Exercise instructions:
Please turn every line of the records below into a numbered list, skipping blank lines and leaving the pictures out.

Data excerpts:
• • •
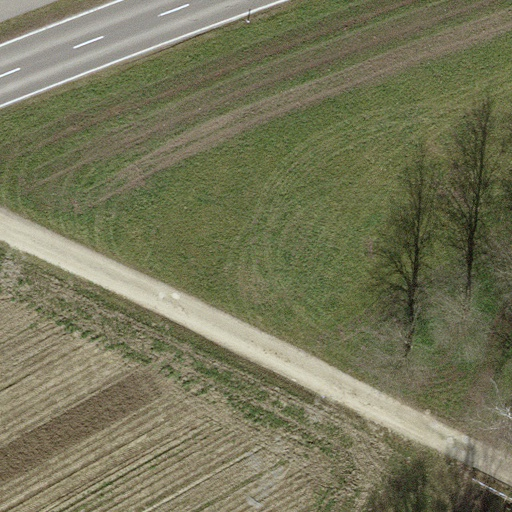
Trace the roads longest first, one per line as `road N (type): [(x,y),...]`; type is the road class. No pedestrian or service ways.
road 1 (track): [(511,480),(0,228)]
road 2 (secondary): [(0,93),(239,0)]
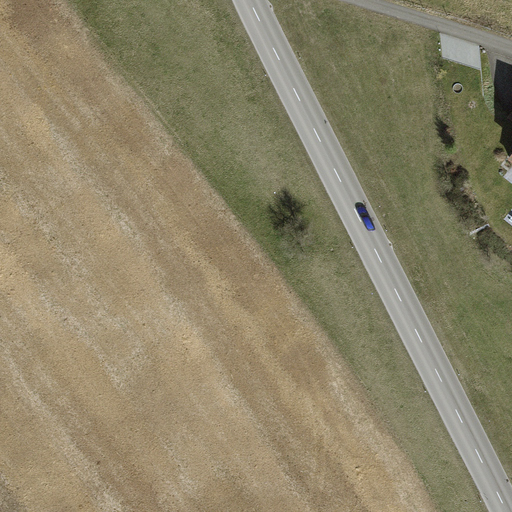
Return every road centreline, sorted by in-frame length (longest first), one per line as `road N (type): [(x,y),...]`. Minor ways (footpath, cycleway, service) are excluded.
road 1 (tertiary): [(507,511),(249,0)]
road 2 (unclassified): [(511,46),(361,0)]
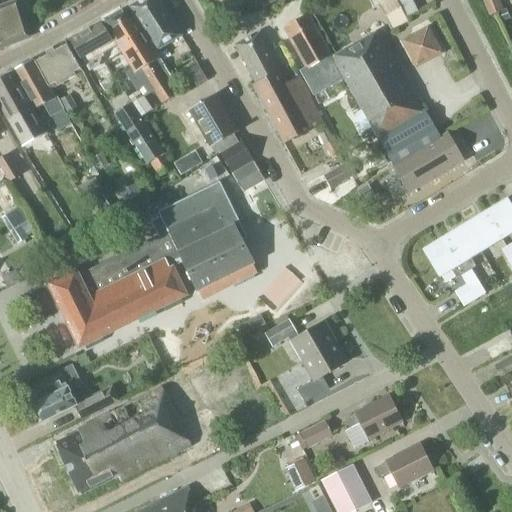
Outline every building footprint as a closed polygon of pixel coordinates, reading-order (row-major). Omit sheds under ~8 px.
• • •
Finished exercise:
1. Trace the roads longest first, one per line as `road N (type): [(x,y),...]`; type is the road class. No pedestrian or service ways.
2. road 1 (track): [(511,480),(0,228)]
3. road 2 (secondary): [(0,93),(239,0)]
4. Return every road centreline, sorted by in-frame length (longest first), one per line as `road N (type): [(x,y),...]`. Minor ways (footpath, cycleway, service) are excluded.
5. road 1 (tertiary): [(507,511),(249,0)]
6. road 2 (unclassified): [(511,46),(361,0)]
7. Outline every building footprint as a closed polygon of pixel coordinates, reading-order (row-major). Omit sheds under ~8 px.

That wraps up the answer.